* How to complete this task
Write out exactly the lines from the one containing "Design.java: [339,312,731,606] ->" through the last line of the records below, including both.

* Data for the task
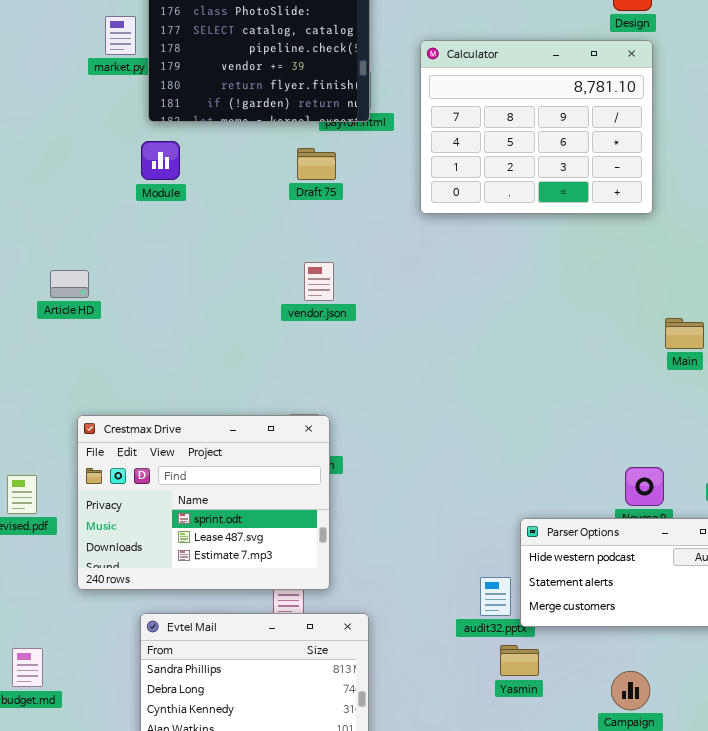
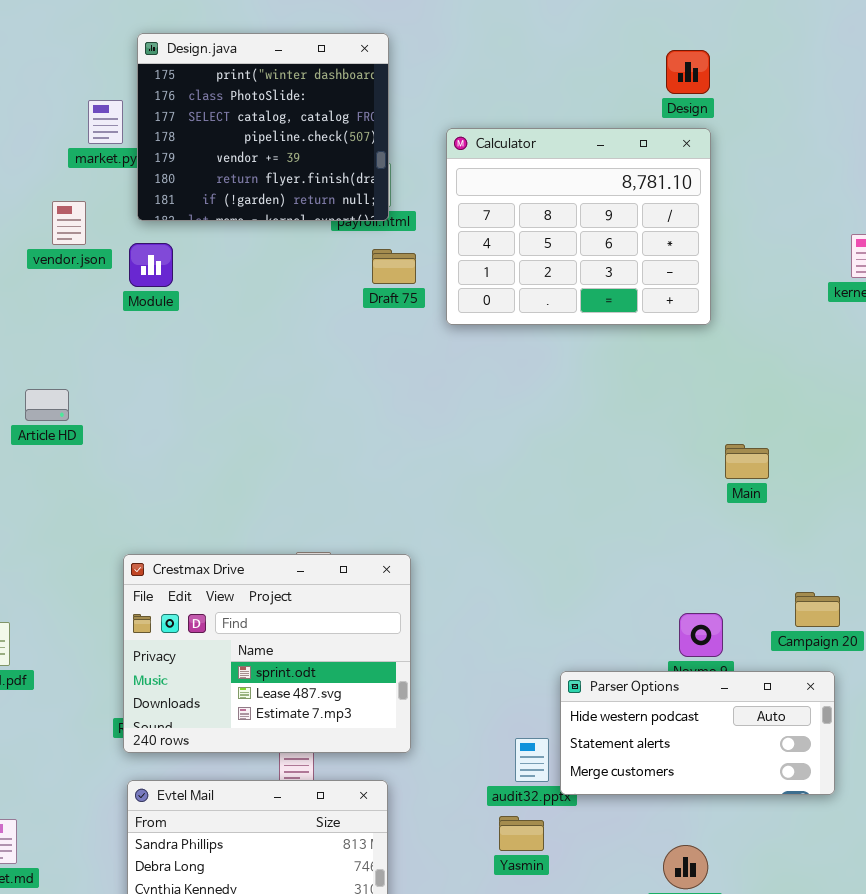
Draft 75: [297,148,336,180] -> [372,249,416,284], moved
vendor.json: [304,262,334,301] -> [52,201,86,245], moved
Crestmax Drive: [77,415,330,590] -> [123,554,411,753], moved
Yasmin: [500,645,539,676] -> [499,816,544,851], moved

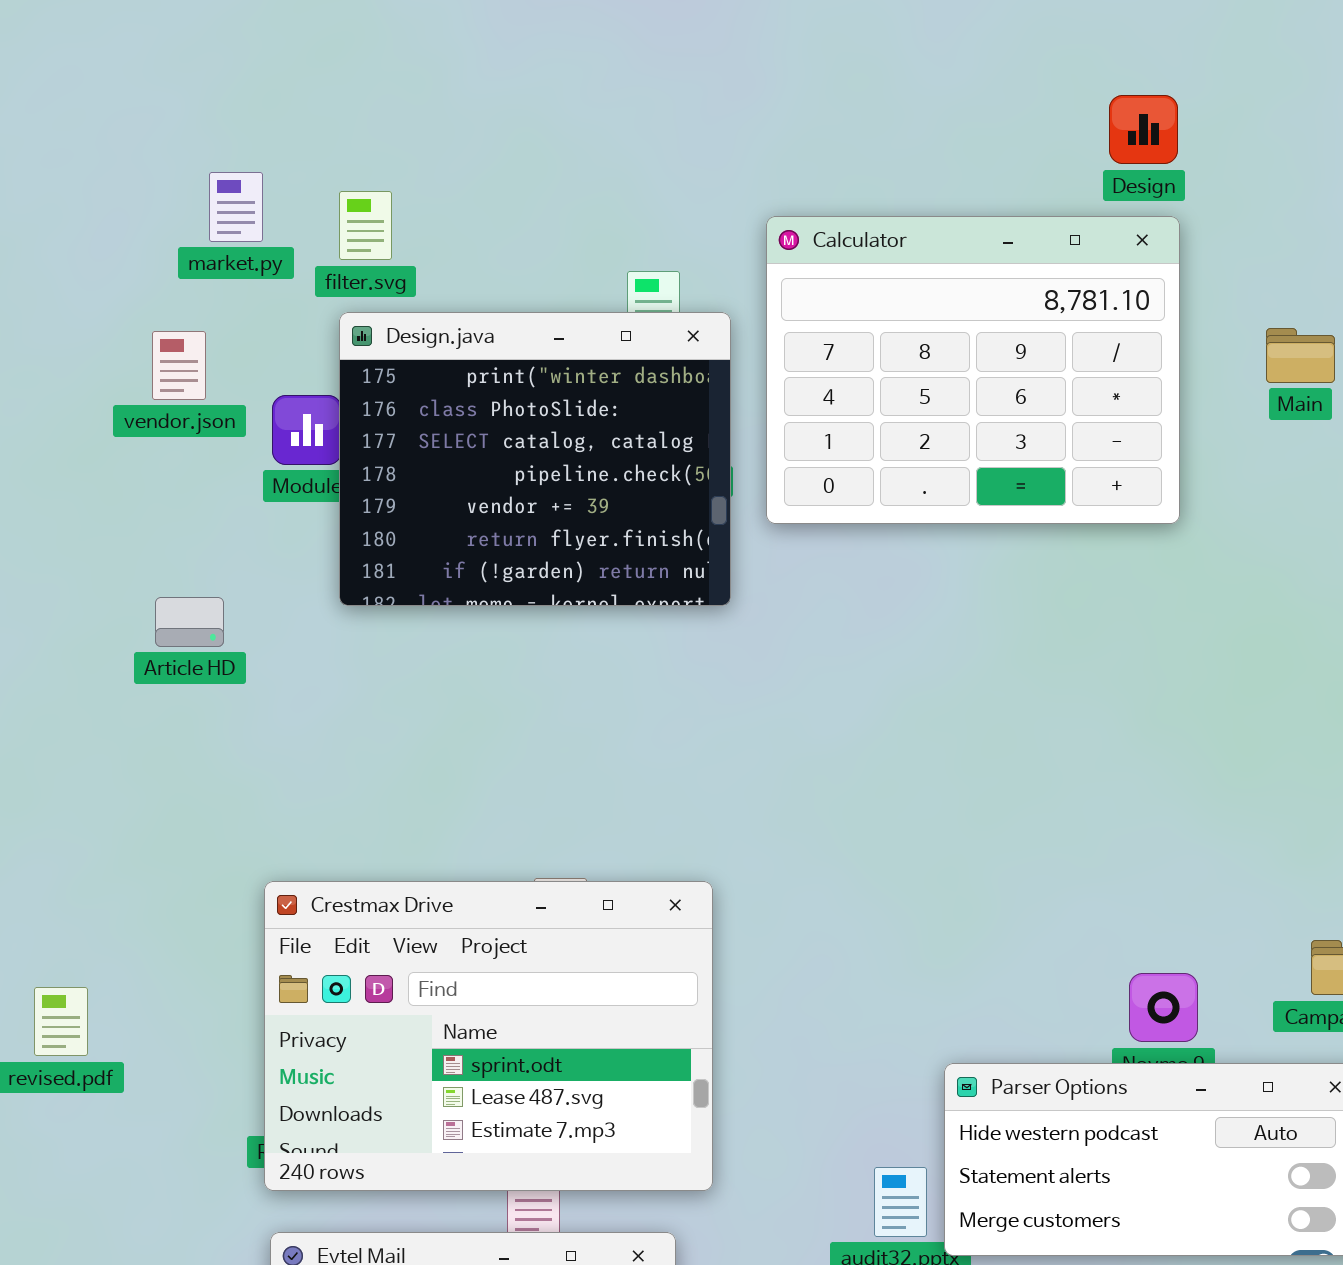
Design.java: [137,33,389,221] -> [339,312,731,606], moved
Article HD: [25,389,69,421] -> [155,597,224,647], moved
Main: [725,444,769,479] -> [1266,328,1335,383], moved

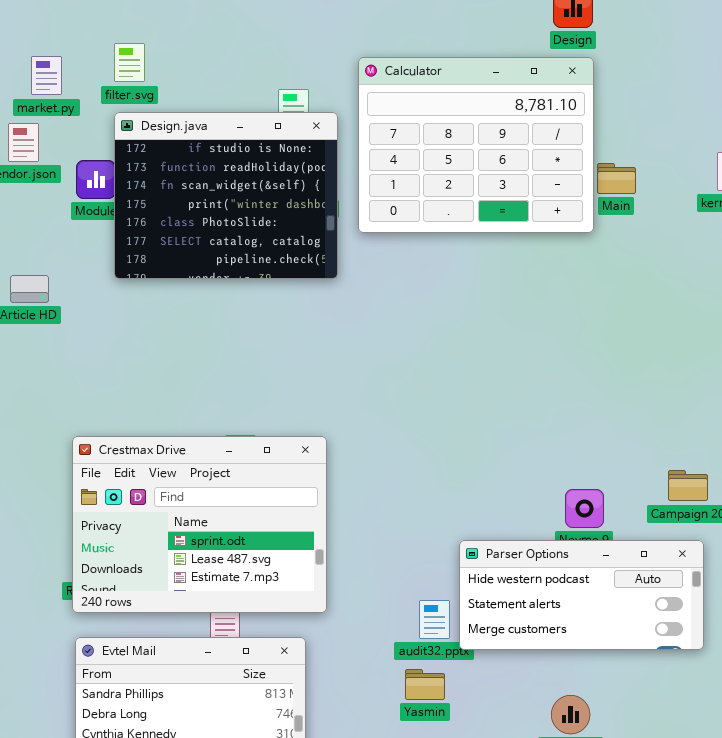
market.py: [209,172,263,242] -> [31,56,62,95], moved
Design.java: [339,312,731,606] -> [114,112,338,279], scrolled up 3 rows
Main: [1266,328,1335,383] -> [597,163,636,194], moved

* Output of the task
Design.java: [339,312,731,606] -> [114,112,338,279], scrolled up 3 rows
Main: [1266,328,1335,383] -> [597,163,636,194], moved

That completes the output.